▶ **YOUR TASK**: In the lines below, change "picnic table" to "park bench" wherever it appears, and leave everything else the same.
-- start SUPPLIED DATA --
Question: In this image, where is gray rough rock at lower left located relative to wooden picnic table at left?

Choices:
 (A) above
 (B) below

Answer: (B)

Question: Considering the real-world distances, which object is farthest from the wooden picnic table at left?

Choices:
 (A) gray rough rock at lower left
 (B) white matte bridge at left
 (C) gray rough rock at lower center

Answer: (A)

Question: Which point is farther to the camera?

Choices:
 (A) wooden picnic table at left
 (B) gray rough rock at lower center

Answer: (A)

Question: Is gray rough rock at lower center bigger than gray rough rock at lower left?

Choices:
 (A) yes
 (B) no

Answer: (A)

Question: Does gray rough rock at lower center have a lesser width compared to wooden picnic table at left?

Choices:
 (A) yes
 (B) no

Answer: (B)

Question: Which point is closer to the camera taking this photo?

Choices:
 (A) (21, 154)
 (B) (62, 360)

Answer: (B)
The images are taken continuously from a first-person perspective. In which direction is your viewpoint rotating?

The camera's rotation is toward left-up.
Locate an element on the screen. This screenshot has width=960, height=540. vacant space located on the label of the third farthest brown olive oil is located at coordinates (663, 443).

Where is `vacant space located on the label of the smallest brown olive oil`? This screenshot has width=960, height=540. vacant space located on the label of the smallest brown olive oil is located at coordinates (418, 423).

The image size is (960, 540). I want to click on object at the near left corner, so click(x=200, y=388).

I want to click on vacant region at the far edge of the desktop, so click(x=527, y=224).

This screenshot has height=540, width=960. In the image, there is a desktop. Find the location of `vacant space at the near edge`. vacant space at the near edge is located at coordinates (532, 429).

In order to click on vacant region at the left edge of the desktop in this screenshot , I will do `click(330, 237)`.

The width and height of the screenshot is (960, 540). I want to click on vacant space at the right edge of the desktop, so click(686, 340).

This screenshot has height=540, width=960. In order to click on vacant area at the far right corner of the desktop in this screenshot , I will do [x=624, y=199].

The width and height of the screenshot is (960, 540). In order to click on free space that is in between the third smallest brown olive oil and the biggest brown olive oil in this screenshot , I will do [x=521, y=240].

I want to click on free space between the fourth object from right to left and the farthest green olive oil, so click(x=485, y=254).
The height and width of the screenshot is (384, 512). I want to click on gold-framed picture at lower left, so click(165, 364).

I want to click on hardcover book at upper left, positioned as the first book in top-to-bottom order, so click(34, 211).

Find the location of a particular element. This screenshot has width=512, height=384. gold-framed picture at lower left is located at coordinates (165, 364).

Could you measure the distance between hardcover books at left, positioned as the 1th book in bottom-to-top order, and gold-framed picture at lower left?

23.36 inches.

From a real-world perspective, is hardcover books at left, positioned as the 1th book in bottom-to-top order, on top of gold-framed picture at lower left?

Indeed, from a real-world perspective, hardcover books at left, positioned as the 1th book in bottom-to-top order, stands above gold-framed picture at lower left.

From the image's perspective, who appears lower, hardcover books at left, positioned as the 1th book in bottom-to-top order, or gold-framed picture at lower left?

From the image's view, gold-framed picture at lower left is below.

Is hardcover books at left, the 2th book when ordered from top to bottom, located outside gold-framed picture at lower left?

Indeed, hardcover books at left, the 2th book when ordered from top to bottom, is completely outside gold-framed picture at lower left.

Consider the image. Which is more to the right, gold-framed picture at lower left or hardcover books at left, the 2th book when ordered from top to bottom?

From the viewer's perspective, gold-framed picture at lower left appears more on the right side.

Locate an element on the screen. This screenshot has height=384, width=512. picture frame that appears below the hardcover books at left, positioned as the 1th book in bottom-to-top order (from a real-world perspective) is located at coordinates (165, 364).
-- end SUPPLIED DATA --
▶ **FINISHED TASK**:
Question: In this image, where is gray rough rock at lower left located relative to wooden park bench at left?

Choices:
 (A) above
 (B) below

Answer: (B)

Question: Considering the real-world distances, which object is farthest from the wooden park bench at left?

Choices:
 (A) gray rough rock at lower left
 (B) white matte bridge at left
 (C) gray rough rock at lower center

Answer: (A)

Question: Which point is farther to the camera?

Choices:
 (A) wooden park bench at left
 (B) gray rough rock at lower center

Answer: (A)

Question: Is gray rough rock at lower center bigger than gray rough rock at lower left?

Choices:
 (A) yes
 (B) no

Answer: (A)

Question: Does gray rough rock at lower center have a lesser width compared to wooden park bench at left?

Choices:
 (A) yes
 (B) no

Answer: (B)

Question: Which point is closer to the camera taking this photo?

Choices:
 (A) (21, 154)
 (B) (62, 360)

Answer: (B)
The images are taken continuously from a first-person perspective. In which direction is your viewpoint rotating?

The camera's rotation is toward left-up.
Locate an element on the screen. This screenshot has width=960, height=540. vacant space located on the label of the third farthest brown olive oil is located at coordinates (663, 443).

Where is `vacant space located on the label of the smallest brown olive oil`? This screenshot has width=960, height=540. vacant space located on the label of the smallest brown olive oil is located at coordinates (418, 423).

The image size is (960, 540). I want to click on object at the near left corner, so click(x=200, y=388).

I want to click on vacant region at the far edge of the desktop, so click(x=527, y=224).

This screenshot has height=540, width=960. In the image, there is a desktop. Find the location of `vacant space at the near edge`. vacant space at the near edge is located at coordinates (532, 429).

In order to click on vacant region at the left edge of the desktop in this screenshot , I will do `click(330, 237)`.

The width and height of the screenshot is (960, 540). I want to click on vacant space at the right edge of the desktop, so click(686, 340).

This screenshot has height=540, width=960. In order to click on vacant area at the far right corner of the desktop in this screenshot , I will do [x=624, y=199].

The width and height of the screenshot is (960, 540). In order to click on free space that is in between the third smallest brown olive oil and the biggest brown olive oil in this screenshot , I will do [x=521, y=240].

I want to click on free space between the fourth object from right to left and the farthest green olive oil, so click(x=485, y=254).
The height and width of the screenshot is (384, 512). I want to click on gold-framed picture at lower left, so click(165, 364).

I want to click on hardcover book at upper left, positioned as the first book in top-to-bottom order, so click(34, 211).

Find the location of a particular element. This screenshot has width=512, height=384. gold-framed picture at lower left is located at coordinates (165, 364).

Could you measure the distance between hardcover books at left, positioned as the 1th book in bottom-to-top order, and gold-framed picture at lower left?

23.36 inches.

From a real-world perspective, is hardcover books at left, positioned as the 1th book in bottom-to-top order, on top of gold-framed picture at lower left?

Indeed, from a real-world perspective, hardcover books at left, positioned as the 1th book in bottom-to-top order, stands above gold-framed picture at lower left.

From the image's perspective, who appears lower, hardcover books at left, positioned as the 1th book in bottom-to-top order, or gold-framed picture at lower left?

From the image's view, gold-framed picture at lower left is below.

Is hardcover books at left, the 2th book when ordered from top to bottom, located outside gold-framed picture at lower left?

Indeed, hardcover books at left, the 2th book when ordered from top to bottom, is completely outside gold-framed picture at lower left.

Consider the image. Which is more to the right, gold-framed picture at lower left or hardcover books at left, the 2th book when ordered from top to bottom?

From the viewer's perspective, gold-framed picture at lower left appears more on the right side.

Locate an element on the screen. This screenshot has height=384, width=512. picture frame that appears below the hardcover books at left, positioned as the 1th book in bottom-to-top order (from a real-world perspective) is located at coordinates (165, 364).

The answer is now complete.